Going from the line that contains "camera: 130 degrees left, 0 degrees up" through the last line of the records, set down each line again exactly, both included, with pictures left out.

(Before-and-after object lists)
╭──

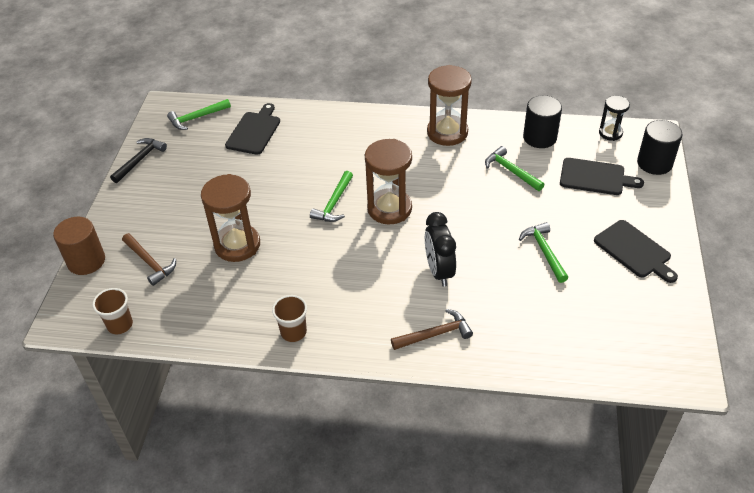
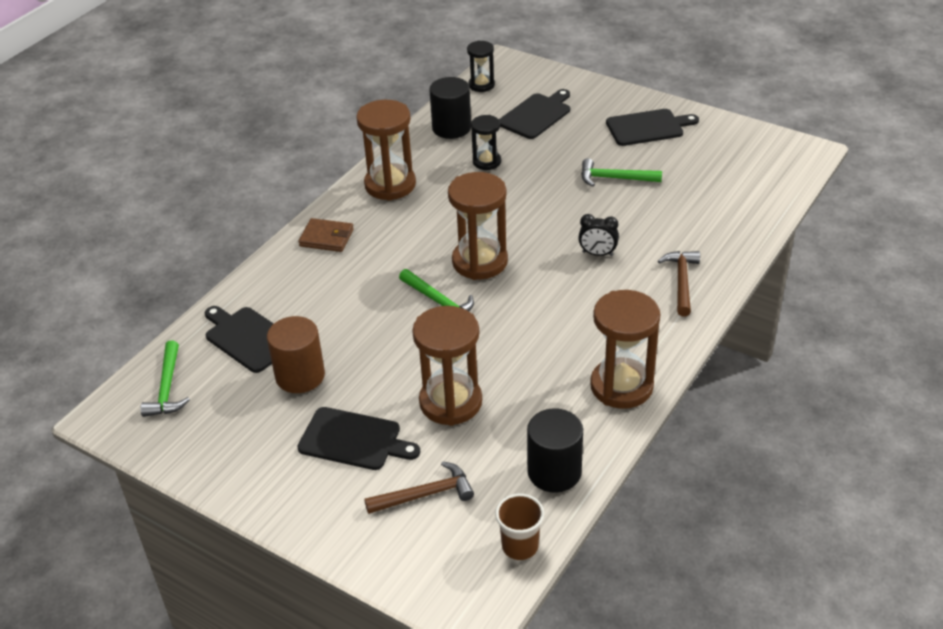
camera: 65 degrees left, 5 degrees down
(86, 261) = (376, 564): brown cylinder -> brown cylinder (300, 376)
(140, 160) = (206, 467): black hammer -> none
(185, 212) = (354, 440): none -> black cutting board
(293, 332) = (621, 386): brown cup -> brown hourglass
(370, 126) = (326, 238): none -> brown wallet
(439, 271) = (597, 254): black clock -> black clock, size x0.62
(511, 171) = (486, 162): green hammer -> black hourglass
(654, 163) = (543, 76): black cylinder -> black cylinder (554, 472)

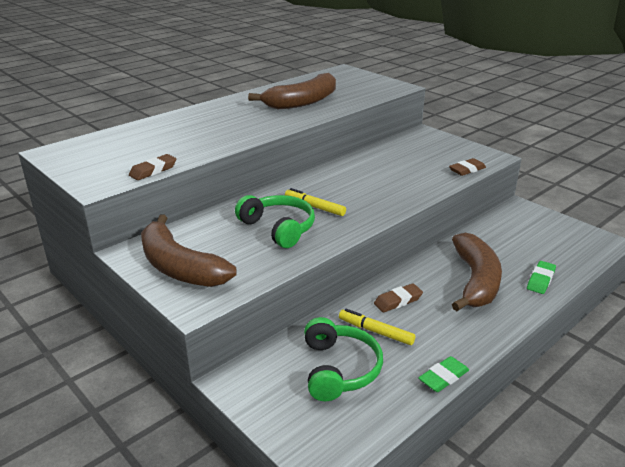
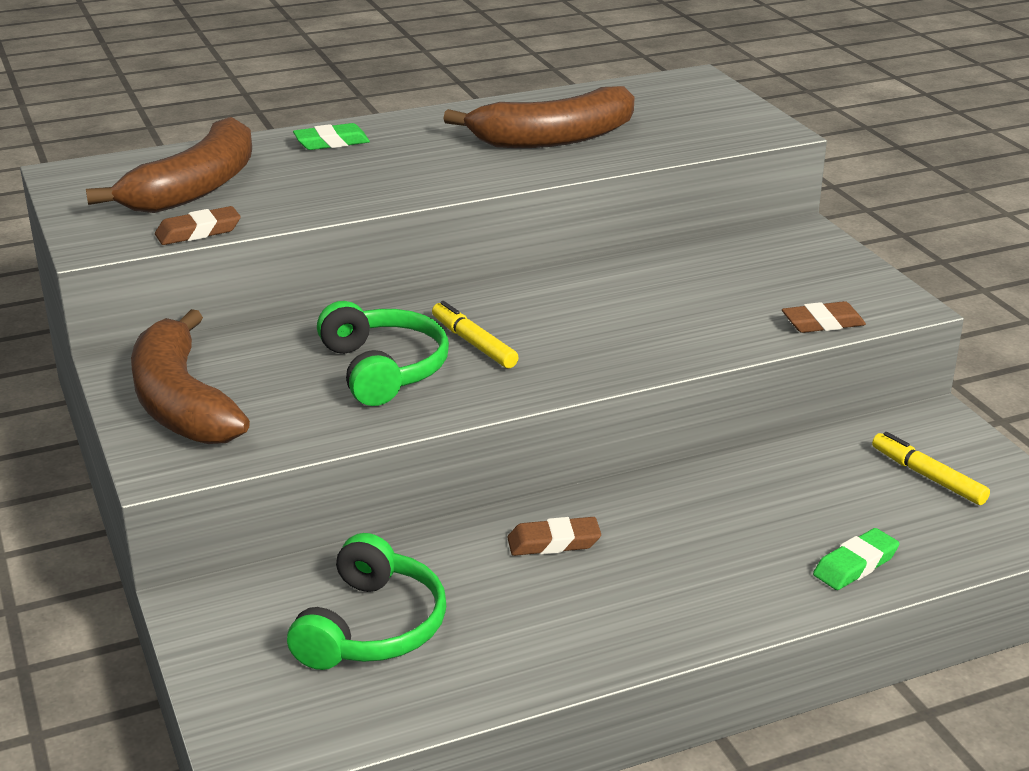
camera: 20 degrees right, 0 degrees up
(376, 331) = (476, 584): yellow marker -> yellow marker (928, 477)
(443, 377) = (534, 682): green eraser -> green eraser (331, 142)
(475, 281) = (726, 539): brown banana -> brown banana (196, 188)

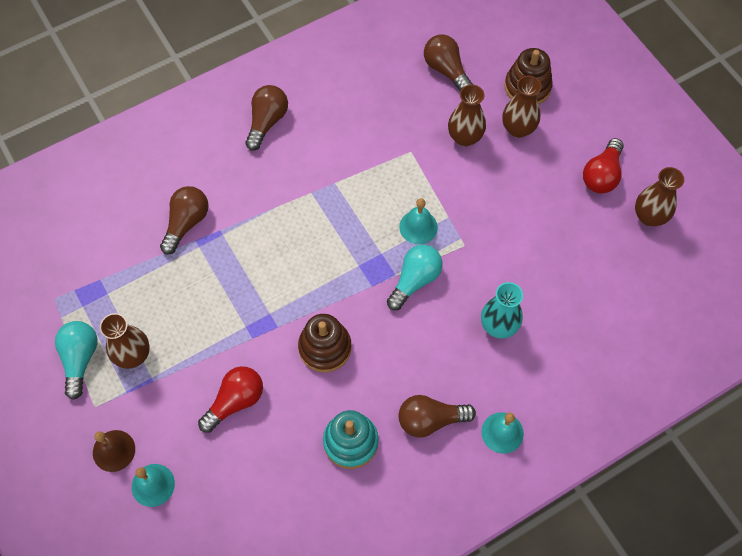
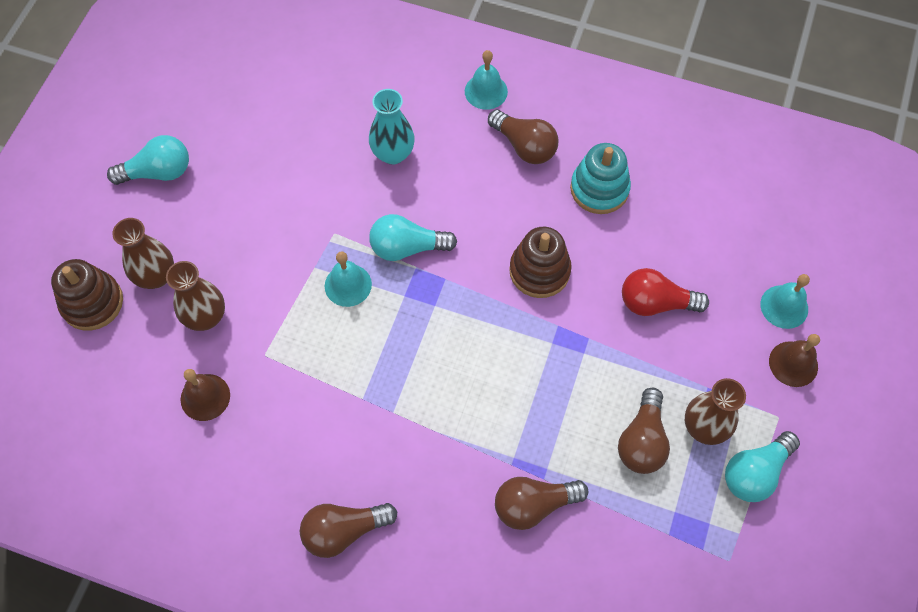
camera: 130 degrees left, 0 degrees up
(410, 106) = (205, 397): none -> brown bell
(446, 70) = (127, 396): brown light bulb -> brown light bulb (642, 441)
(601, 175) = (158, 172): red light bulb -> turquoise light bulb
(649, 216) = (177, 110): brown vase -> none

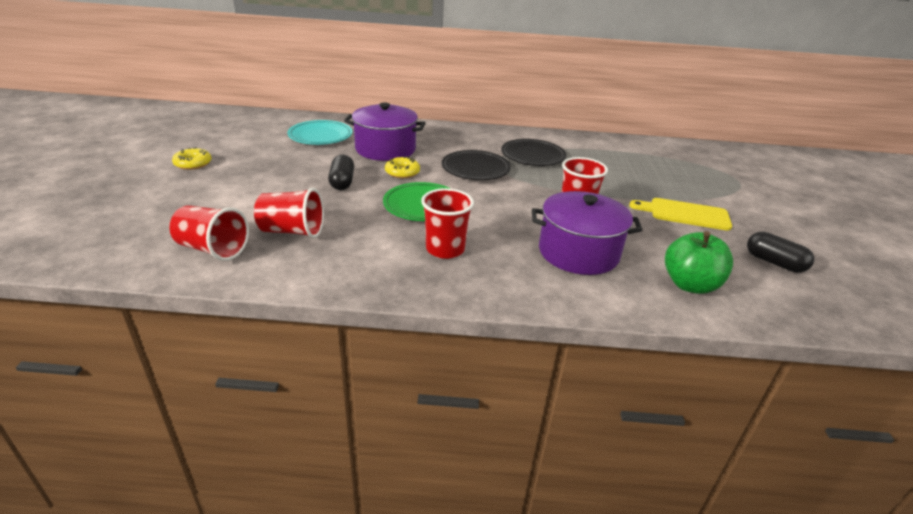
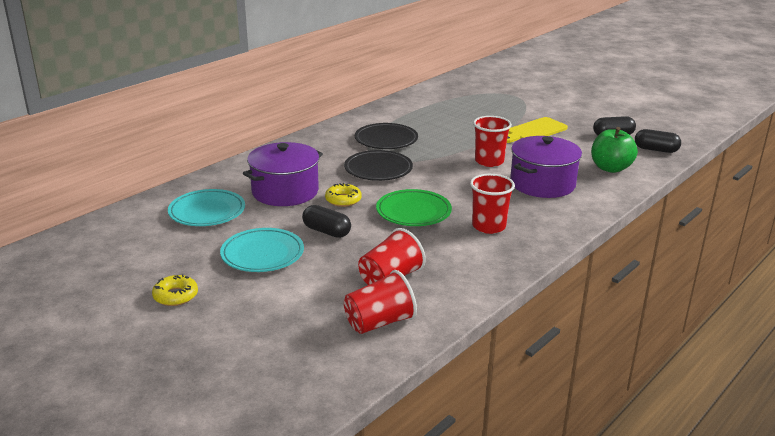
camera: 50 degrees left, 5 degrees down
(279, 171) = (262, 254): none -> turquoise plate
(800, 304) = (656, 150): none -> black capsule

╰──

Task result
camera: 130 degrees left, 0 degrees up
(410, 106) = (205, 397): none -> brown bell
(446, 70) = (127, 396): brown light bulb -> brown light bulb (642, 441)
(601, 175) = (158, 172): red light bulb -> turquoise light bulb
(649, 216) = (177, 110): brown vase -> none

camera: 50 degrees left, 5 degrees down
(279, 171) = (262, 254): none -> turquoise plate
(800, 304) = (656, 150): none -> black capsule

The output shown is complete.